=== DATA SECTION ===
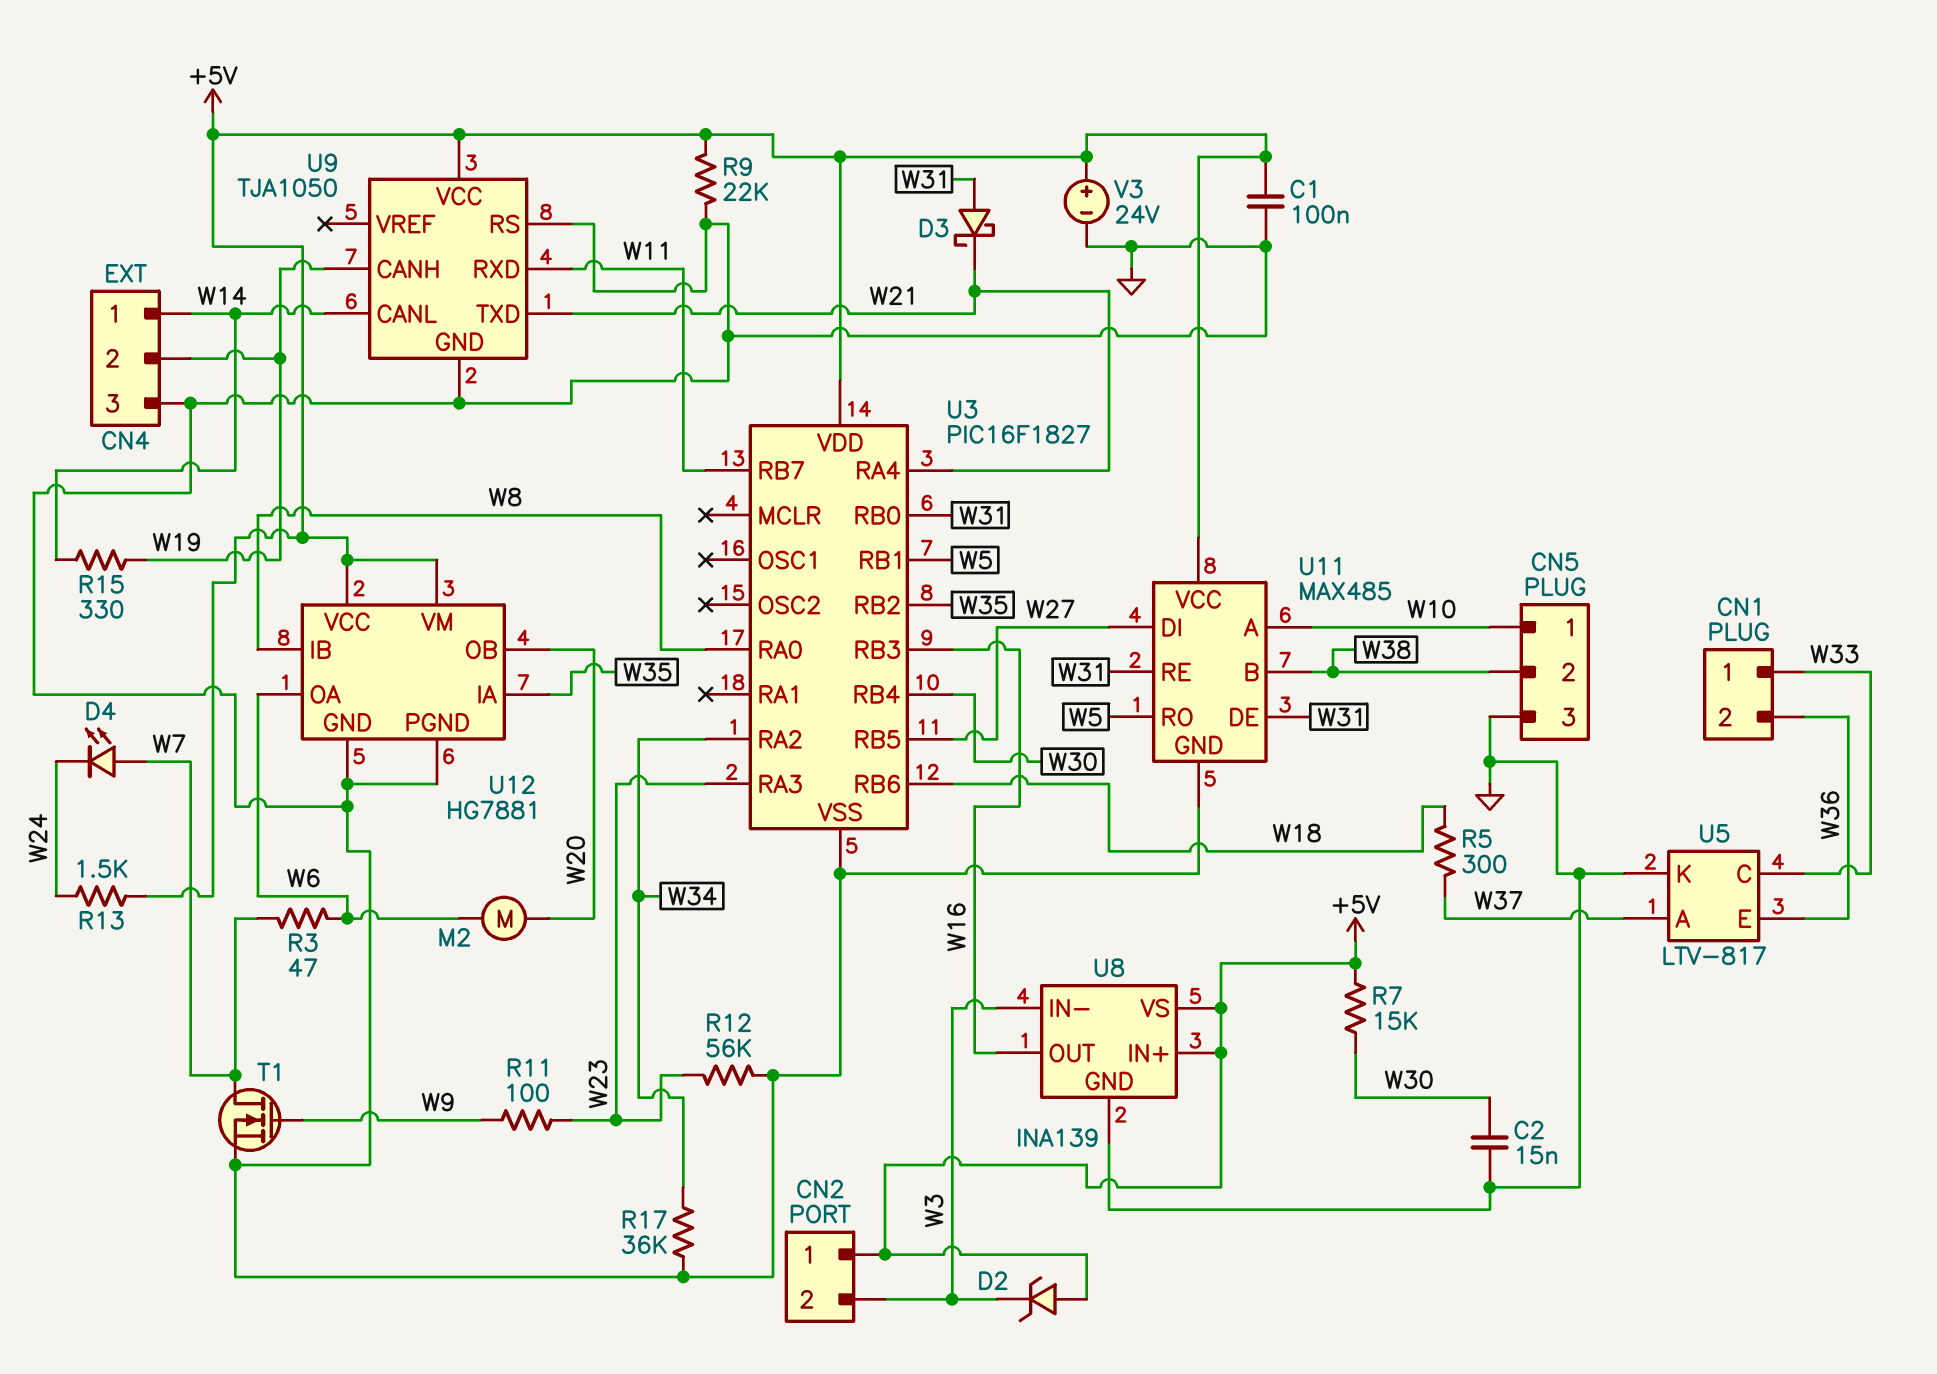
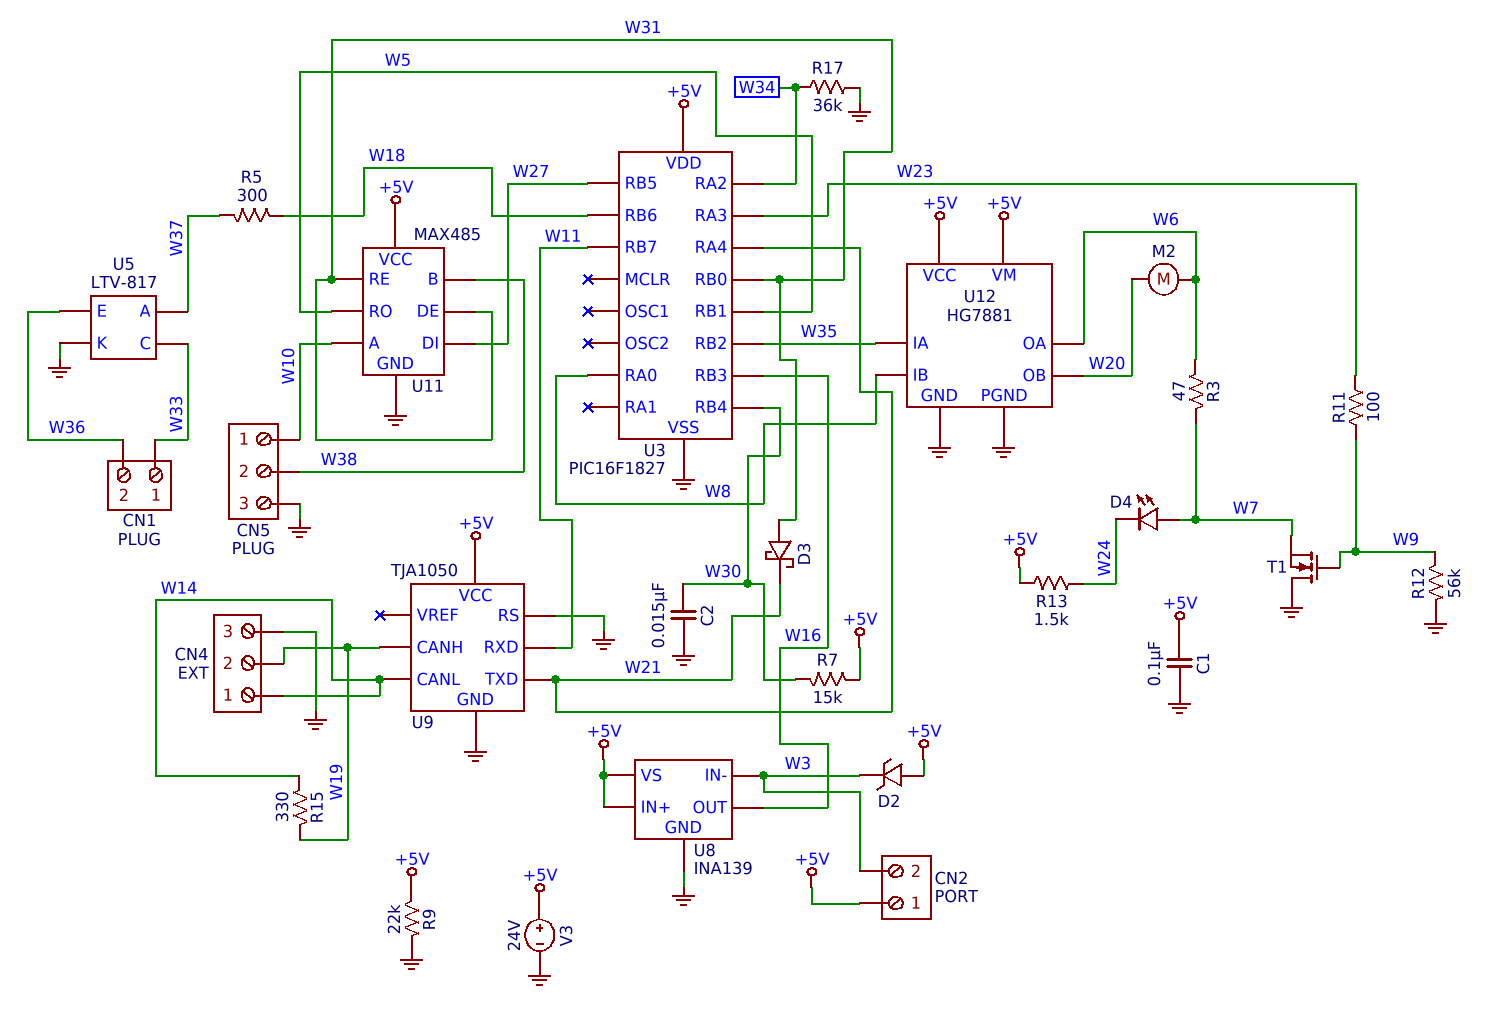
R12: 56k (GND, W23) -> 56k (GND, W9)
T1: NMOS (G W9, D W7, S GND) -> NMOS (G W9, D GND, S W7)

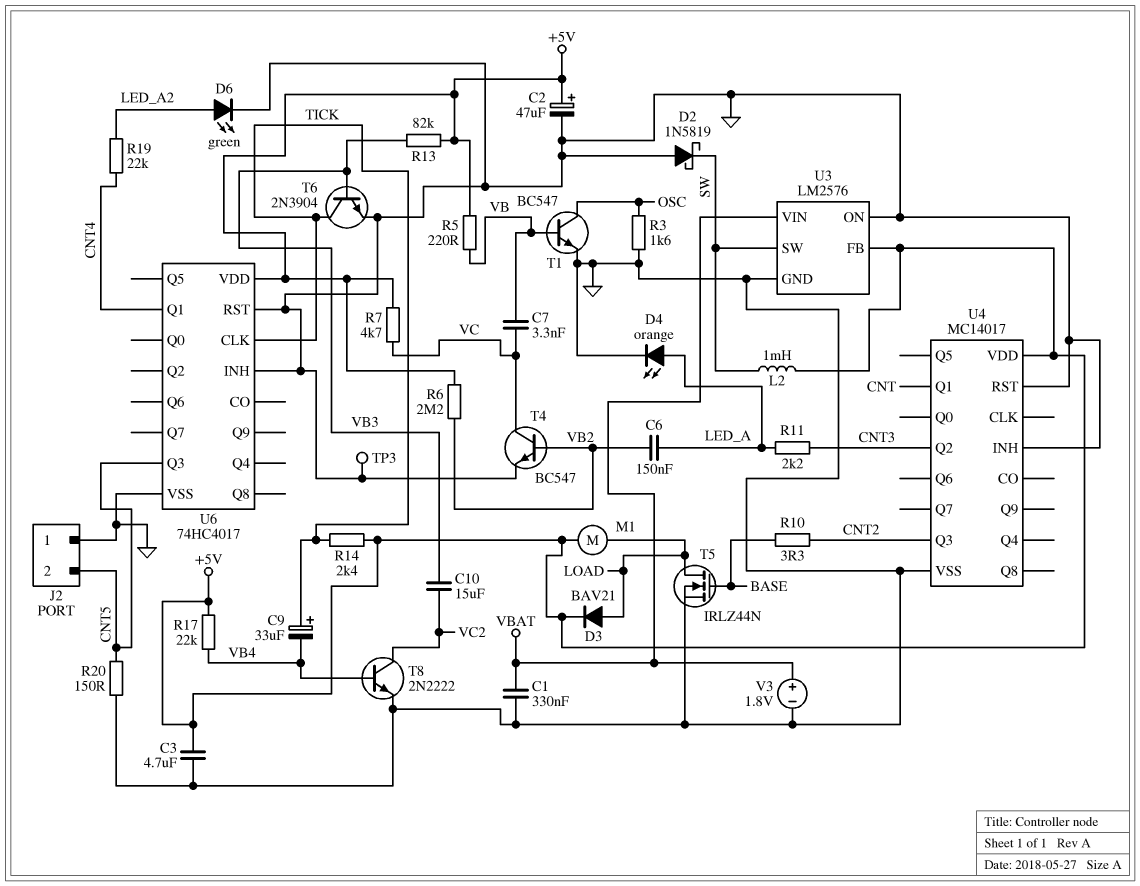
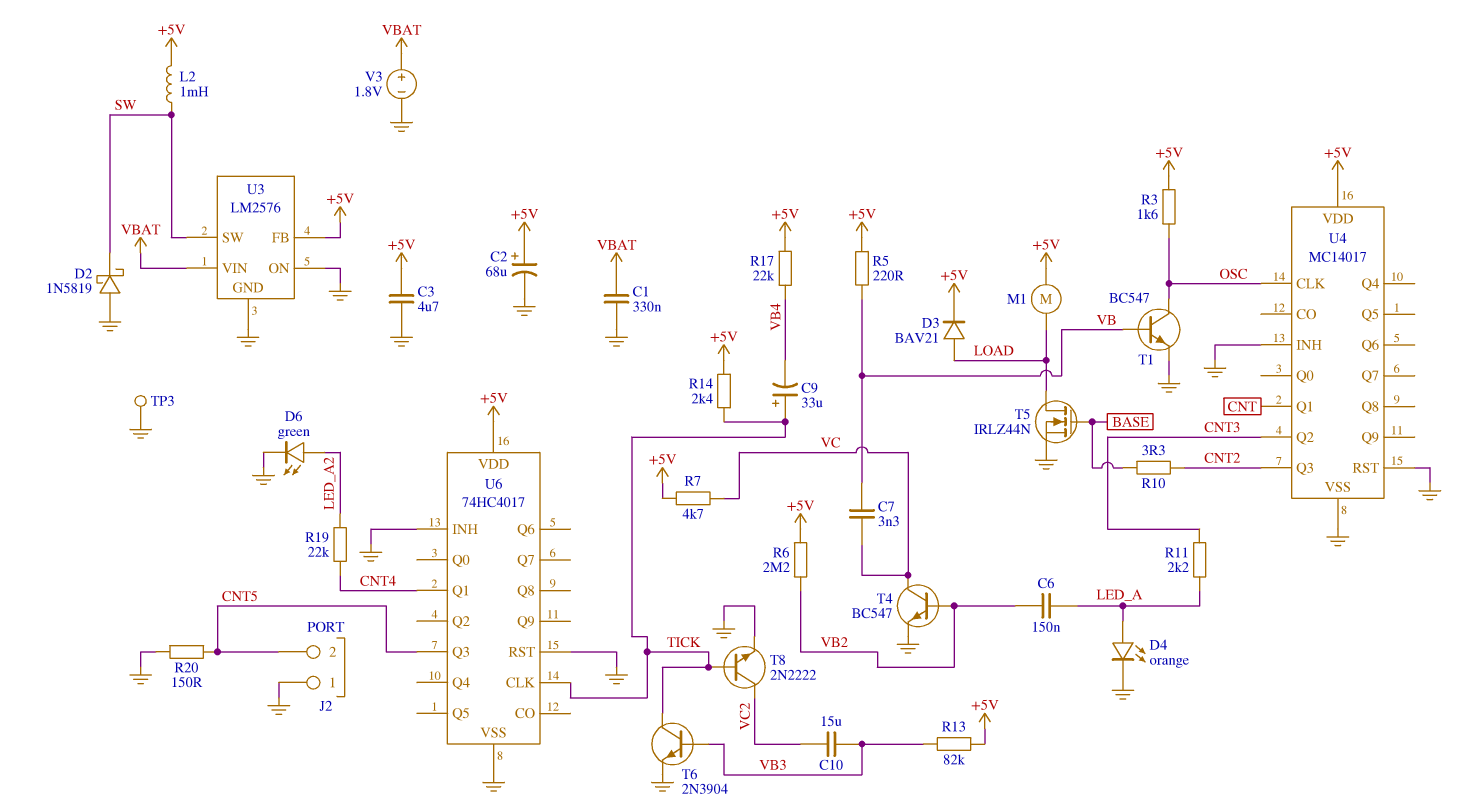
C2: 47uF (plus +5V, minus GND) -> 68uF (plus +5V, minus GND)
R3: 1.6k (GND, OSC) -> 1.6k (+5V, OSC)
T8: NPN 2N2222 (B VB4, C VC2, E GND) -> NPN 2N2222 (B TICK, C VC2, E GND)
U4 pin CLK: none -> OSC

=== EXERCISE BRIEF ===
Recopy the whole listing above precisely, excluding images.

=== RESULT FOR THIS EXERCISE ===
R12: 56k (GND, W23) -> 56k (GND, W9)
T1: NMOS (G W9, D W7, S GND) -> NMOS (G W9, D GND, S W7)

C2: 47uF (plus +5V, minus GND) -> 68uF (plus +5V, minus GND)
R3: 1.6k (GND, OSC) -> 1.6k (+5V, OSC)
T8: NPN 2N2222 (B VB4, C VC2, E GND) -> NPN 2N2222 (B TICK, C VC2, E GND)
U4 pin CLK: none -> OSC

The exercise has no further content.